Reproduce the entries verbatim; no pictures.

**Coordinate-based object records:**
== Segment start ==

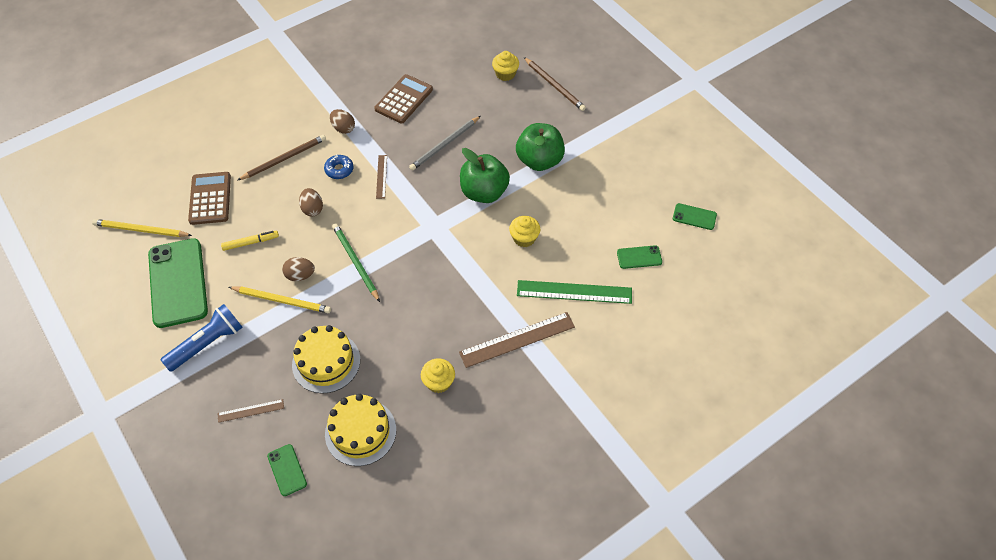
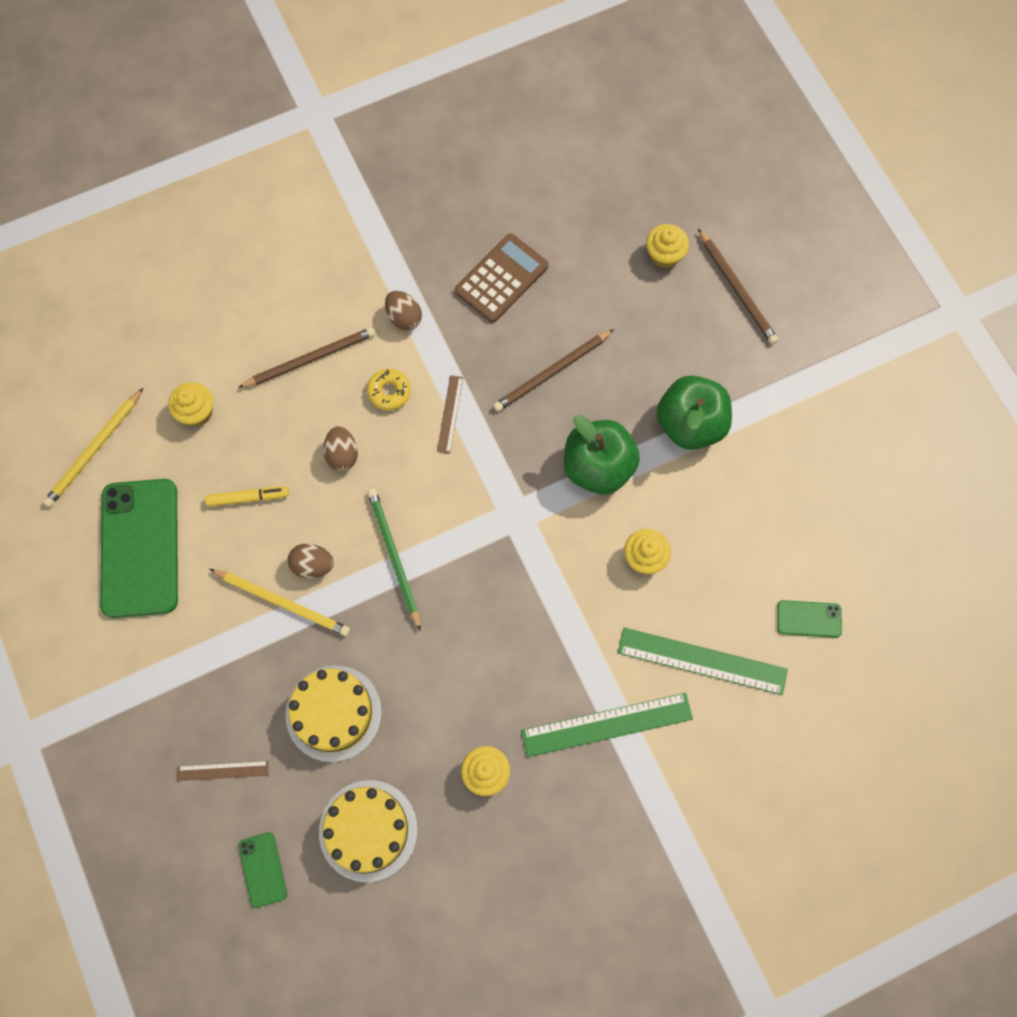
camera: 10 degrees right, 15 degrees up
(141, 230) = (94, 450): yellow pencil -> yellow pencil turned 75 degrees counterclockwise
(207, 343) = (173, 654): blue flashlight -> none
(210, 198) = (196, 412): brown calculator -> yellow cupcake
(339, 170) = (389, 392): blue donut -> yellow donut
(444, 145) = (552, 372): grey pencil -> brown pencil
(517, 339) = (607, 725): brown ruler -> green ruler
(694, 217) = (906, 563): green phone -> none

== Segment end ==

**Result of this task:**
camera: 10 degrees right, 15 degrees up
(141, 230) = (94, 450): yellow pencil -> yellow pencil turned 75 degrees counterclockwise
(207, 343) = (173, 654): blue flashlight -> none
(210, 198) = (196, 412): brown calculator -> yellow cupcake
(339, 170) = (389, 392): blue donut -> yellow donut
(444, 145) = (552, 372): grey pencil -> brown pencil
(517, 339) = (607, 725): brown ruler -> green ruler
(694, 217) = (906, 563): green phone -> none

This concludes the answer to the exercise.